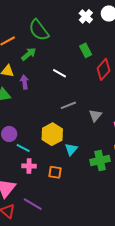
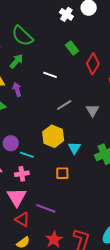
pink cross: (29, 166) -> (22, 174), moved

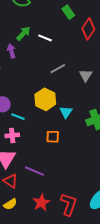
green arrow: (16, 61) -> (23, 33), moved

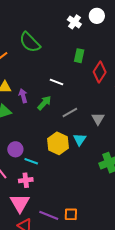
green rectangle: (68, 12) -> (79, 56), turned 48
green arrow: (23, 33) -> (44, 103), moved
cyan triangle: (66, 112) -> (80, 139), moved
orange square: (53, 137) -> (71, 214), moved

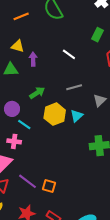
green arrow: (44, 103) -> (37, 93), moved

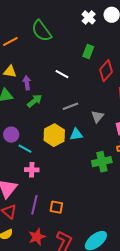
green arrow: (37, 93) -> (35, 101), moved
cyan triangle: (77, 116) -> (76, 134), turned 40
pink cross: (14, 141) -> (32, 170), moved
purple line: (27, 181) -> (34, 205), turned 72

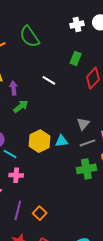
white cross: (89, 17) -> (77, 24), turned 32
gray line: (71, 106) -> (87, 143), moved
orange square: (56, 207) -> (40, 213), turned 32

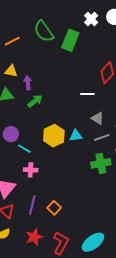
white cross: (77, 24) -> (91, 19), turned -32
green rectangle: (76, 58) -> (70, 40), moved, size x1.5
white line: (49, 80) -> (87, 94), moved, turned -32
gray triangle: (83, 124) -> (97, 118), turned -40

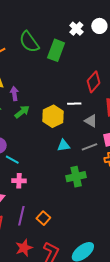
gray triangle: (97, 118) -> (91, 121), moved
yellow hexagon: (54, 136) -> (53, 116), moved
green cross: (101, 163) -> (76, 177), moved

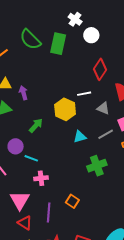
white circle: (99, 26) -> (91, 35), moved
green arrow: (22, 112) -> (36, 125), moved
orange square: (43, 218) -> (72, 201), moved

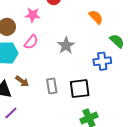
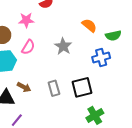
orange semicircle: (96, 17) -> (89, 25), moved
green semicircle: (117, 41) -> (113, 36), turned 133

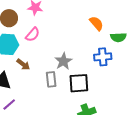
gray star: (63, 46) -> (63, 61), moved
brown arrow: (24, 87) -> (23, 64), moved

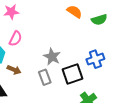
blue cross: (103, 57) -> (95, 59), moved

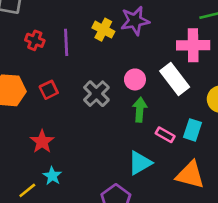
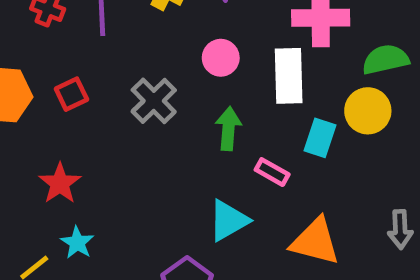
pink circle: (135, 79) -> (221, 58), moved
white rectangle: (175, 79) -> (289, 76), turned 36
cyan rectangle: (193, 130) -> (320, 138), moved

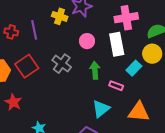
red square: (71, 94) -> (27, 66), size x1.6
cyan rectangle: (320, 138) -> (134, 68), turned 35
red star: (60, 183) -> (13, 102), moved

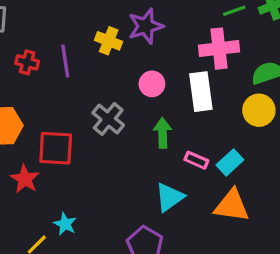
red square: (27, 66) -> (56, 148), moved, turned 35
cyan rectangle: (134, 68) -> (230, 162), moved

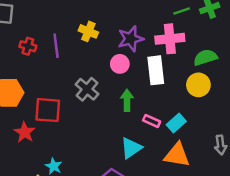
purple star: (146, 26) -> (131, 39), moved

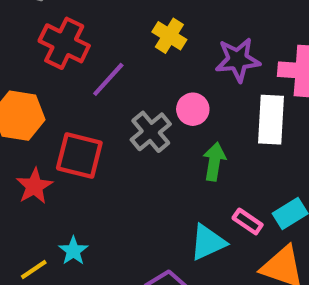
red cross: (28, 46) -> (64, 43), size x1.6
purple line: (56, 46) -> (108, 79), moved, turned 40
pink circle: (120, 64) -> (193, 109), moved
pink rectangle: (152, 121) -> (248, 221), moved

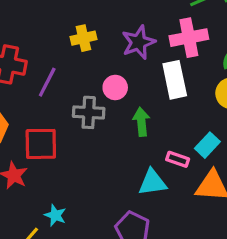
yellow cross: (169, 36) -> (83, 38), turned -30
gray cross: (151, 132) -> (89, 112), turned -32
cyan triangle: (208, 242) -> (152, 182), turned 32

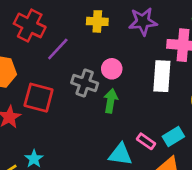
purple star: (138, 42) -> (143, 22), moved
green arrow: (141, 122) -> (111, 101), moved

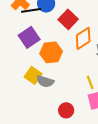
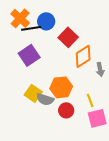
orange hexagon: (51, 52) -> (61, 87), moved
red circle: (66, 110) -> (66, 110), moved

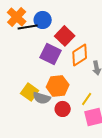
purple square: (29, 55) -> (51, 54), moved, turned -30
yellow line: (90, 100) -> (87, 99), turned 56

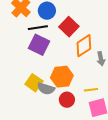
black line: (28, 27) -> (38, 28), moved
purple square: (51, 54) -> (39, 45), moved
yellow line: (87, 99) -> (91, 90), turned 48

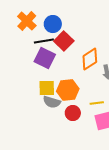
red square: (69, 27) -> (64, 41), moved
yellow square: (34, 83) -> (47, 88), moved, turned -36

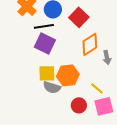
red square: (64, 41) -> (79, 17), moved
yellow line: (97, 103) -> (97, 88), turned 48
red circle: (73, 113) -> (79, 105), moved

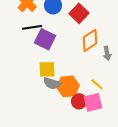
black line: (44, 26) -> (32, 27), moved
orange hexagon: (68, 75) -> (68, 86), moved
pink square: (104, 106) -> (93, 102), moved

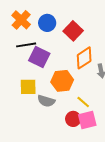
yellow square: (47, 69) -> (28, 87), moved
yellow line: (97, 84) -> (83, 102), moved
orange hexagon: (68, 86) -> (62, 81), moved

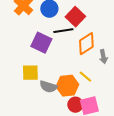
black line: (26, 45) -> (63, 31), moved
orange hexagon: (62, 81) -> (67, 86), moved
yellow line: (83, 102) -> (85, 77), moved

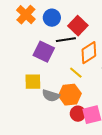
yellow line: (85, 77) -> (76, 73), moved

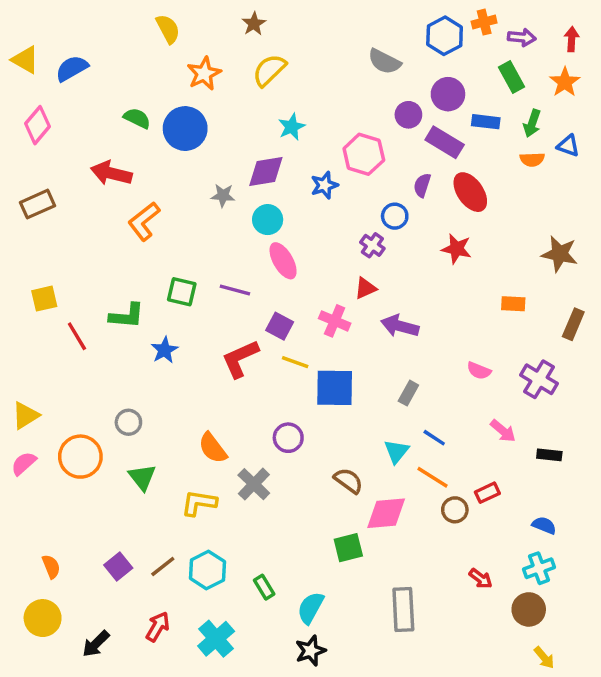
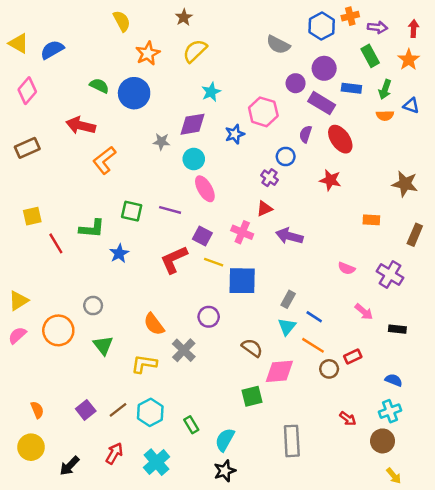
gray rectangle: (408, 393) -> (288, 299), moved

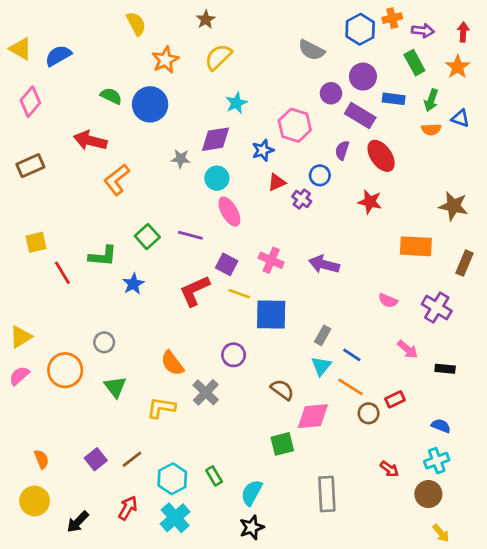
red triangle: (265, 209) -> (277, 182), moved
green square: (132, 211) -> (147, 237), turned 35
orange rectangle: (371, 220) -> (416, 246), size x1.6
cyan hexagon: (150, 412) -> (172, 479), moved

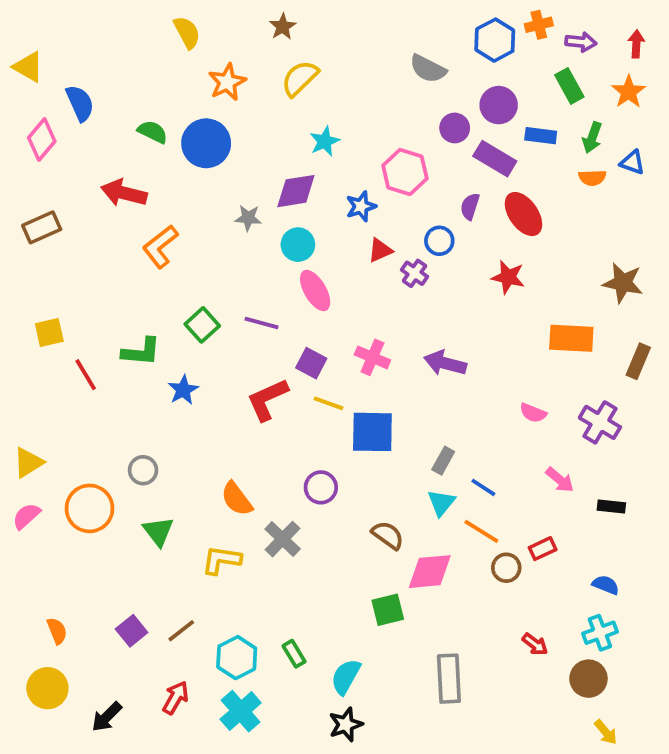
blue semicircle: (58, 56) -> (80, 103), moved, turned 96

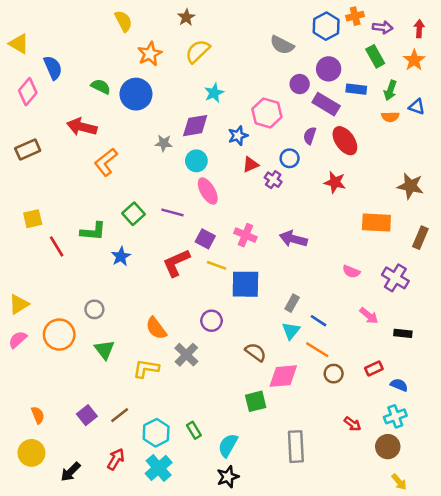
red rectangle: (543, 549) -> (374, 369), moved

*-*-*

*ACTION ITEM*
Within the listing above, the lines from the one with "cyan triangle: (66, 112) -> (80, 139), moved" through the one with "purple line: (56, 46)" are to be given again word for word. Do not include pictures.

*SOLUTION TO THE PROBLEM*
cyan triangle: (66, 112) -> (80, 139), moved
orange square: (53, 137) -> (71, 214), moved

green arrow: (44, 103) -> (37, 93), moved

green arrow: (37, 93) -> (35, 101), moved
cyan triangle: (77, 116) -> (76, 134), turned 40
pink cross: (14, 141) -> (32, 170), moved
purple line: (27, 181) -> (34, 205), turned 72

white cross: (89, 17) -> (77, 24), turned 32
gray line: (71, 106) -> (87, 143), moved
orange square: (56, 207) -> (40, 213), turned 32

white cross: (77, 24) -> (91, 19), turned -32
green rectangle: (76, 58) -> (70, 40), moved, size x1.5
white line: (49, 80) -> (87, 94), moved, turned -32
gray triangle: (83, 124) -> (97, 118), turned -40

gray triangle: (97, 118) -> (91, 121), moved
yellow hexagon: (54, 136) -> (53, 116), moved
green cross: (101, 163) -> (76, 177), moved

white circle: (99, 26) -> (91, 35), moved
green arrow: (22, 112) -> (36, 125), moved
orange square: (43, 218) -> (72, 201), moved

orange semicircle: (96, 17) -> (89, 25), moved
green semicircle: (117, 41) -> (113, 36), turned 133

gray star: (63, 46) -> (63, 61), moved
brown arrow: (24, 87) -> (23, 64), moved

blue cross: (103, 57) -> (95, 59), moved

pink circle: (135, 79) -> (221, 58), moved
white rectangle: (175, 79) -> (289, 76), turned 36
cyan rectangle: (193, 130) -> (320, 138), moved

red square: (71, 94) -> (27, 66), size x1.6
cyan rectangle: (320, 138) -> (134, 68), turned 35
red star: (60, 183) -> (13, 102), moved

red square: (27, 66) -> (56, 148), moved, turned 35
cyan rectangle: (134, 68) -> (230, 162), moved

purple star: (146, 26) -> (131, 39), moved

red cross: (28, 46) -> (64, 43), size x1.6
purple line: (56, 46) -> (108, 79), moved, turned 40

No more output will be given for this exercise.